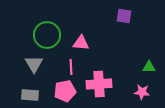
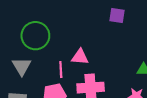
pink triangle: (81, 43) -> (80, 57), moved

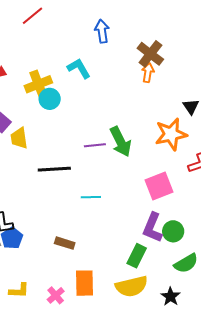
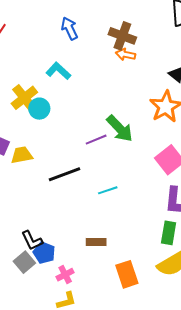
orange arrow: (148, 73) -> (126, 55), turned -72
yellow trapezoid: (19, 138) -> (22, 155), turned 105
pink cross: (56, 295) -> (65, 275), moved, turned 30

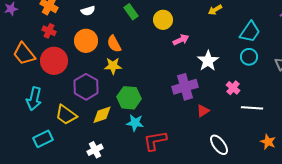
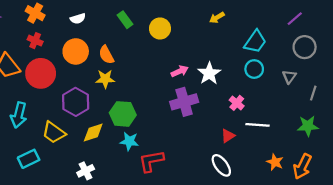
pink arrow: (181, 40) -> (180, 71), moved
red triangle: (203, 111) -> (228, 136), moved

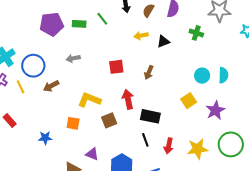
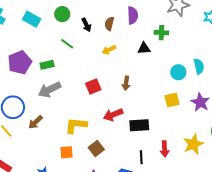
green rectangle: (79, 24) -> (47, 65), moved
black triangle: (163, 41) -> (144, 48), moved, turned 32
gray arrow: (73, 58) -> (49, 90), size x1.6
red arrow: (128, 99) -> (113, 115), turned -84
yellow square: (189, 101) -> (172, 100), turned 35
brown square: (109, 120) -> (96, 148), moved
black line: (145, 140) -> (141, 157), moved, turned 32

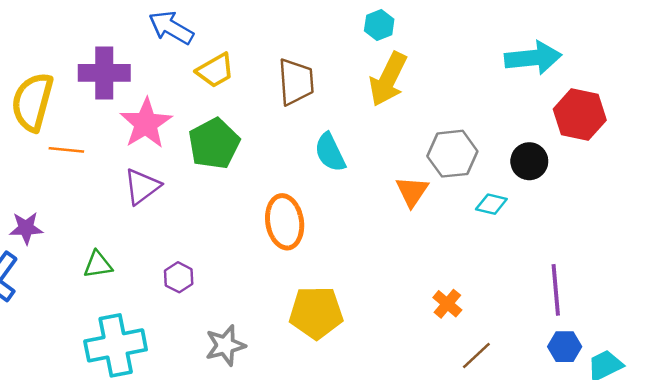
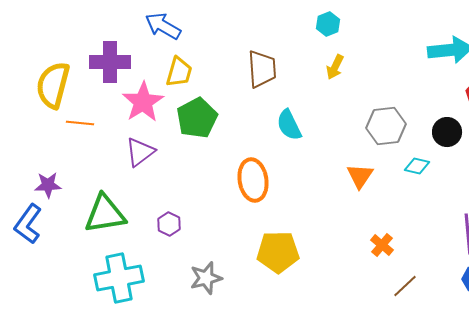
yellow trapezoid: (215, 70) -> (179, 72), moved, turned -44
yellow arrow: (388, 79) -> (335, 67), size x0.6
orange triangle: (412, 192) -> (360, 176), moved
green triangle: (98, 265) -> (105, 214), size x1.8

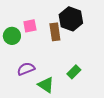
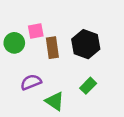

• • • • •

• [What to do]:
Among the lines above, which contain the word "black"? Copy every one.

• [Exercise answer]:
black triangle: (163, 41) -> (144, 48), moved, turned 32
black line: (145, 140) -> (141, 157), moved, turned 32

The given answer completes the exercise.